--- PROVIDED INFORMATION Enclosed Below ---

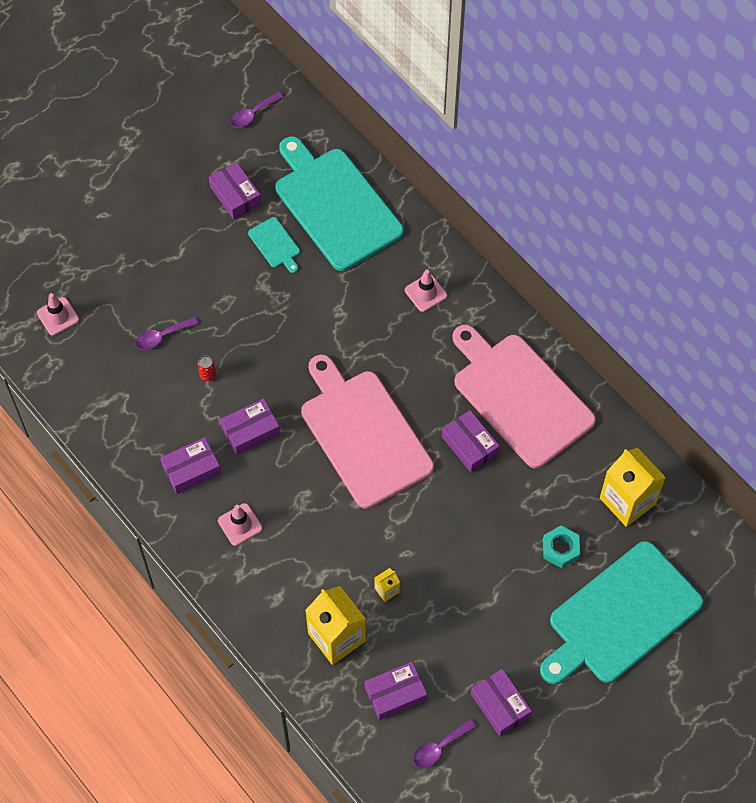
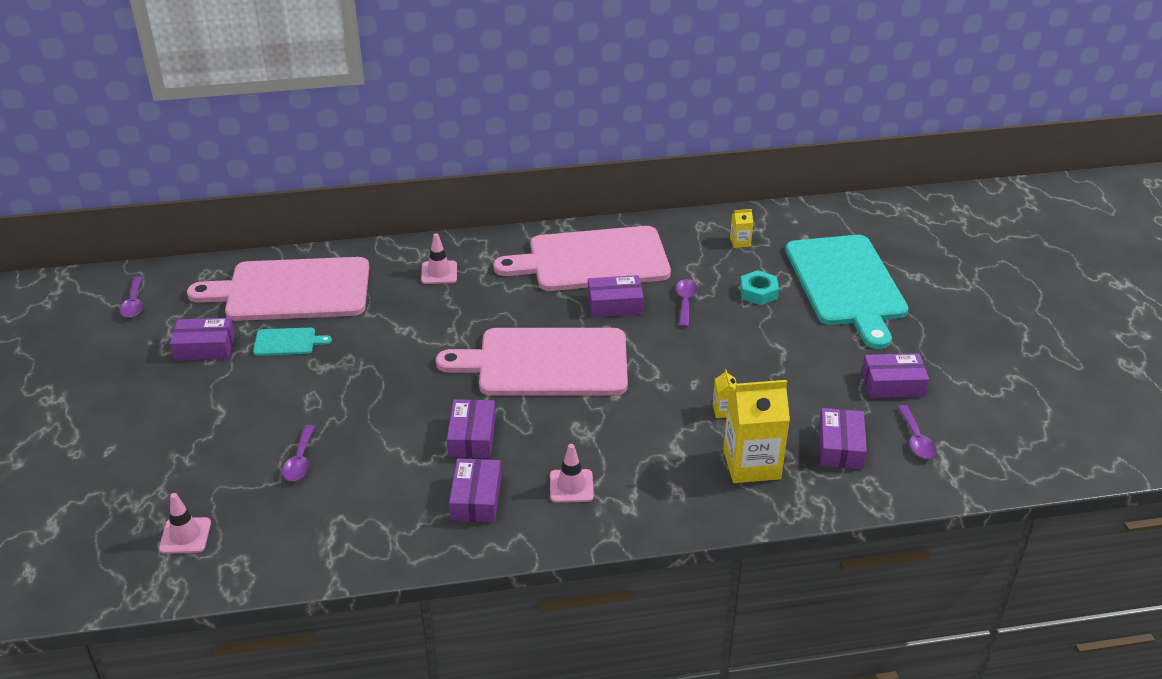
camera: 60 degrees left, 25 degrees down
(208, 375) = (380, 444): red can -> none
(335, 205) = (292, 290): turquoise cutting board -> pink cutting board
(509, 497) = (685, 302): none -> purple spoon
(627, 501) = (740, 242): yellow carton -> yellow carton, size x0.44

--- End of Enclosed PROVIDED INFORMATION ---

BRIEF
Would you please repeat the entries above verbatim, excluding each picture?

ANSWER TO THE PROBLEM
camera: 60 degrees left, 25 degrees down
(208, 375) = (380, 444): red can -> none
(335, 205) = (292, 290): turquoise cutting board -> pink cutting board
(509, 497) = (685, 302): none -> purple spoon
(627, 501) = (740, 242): yellow carton -> yellow carton, size x0.44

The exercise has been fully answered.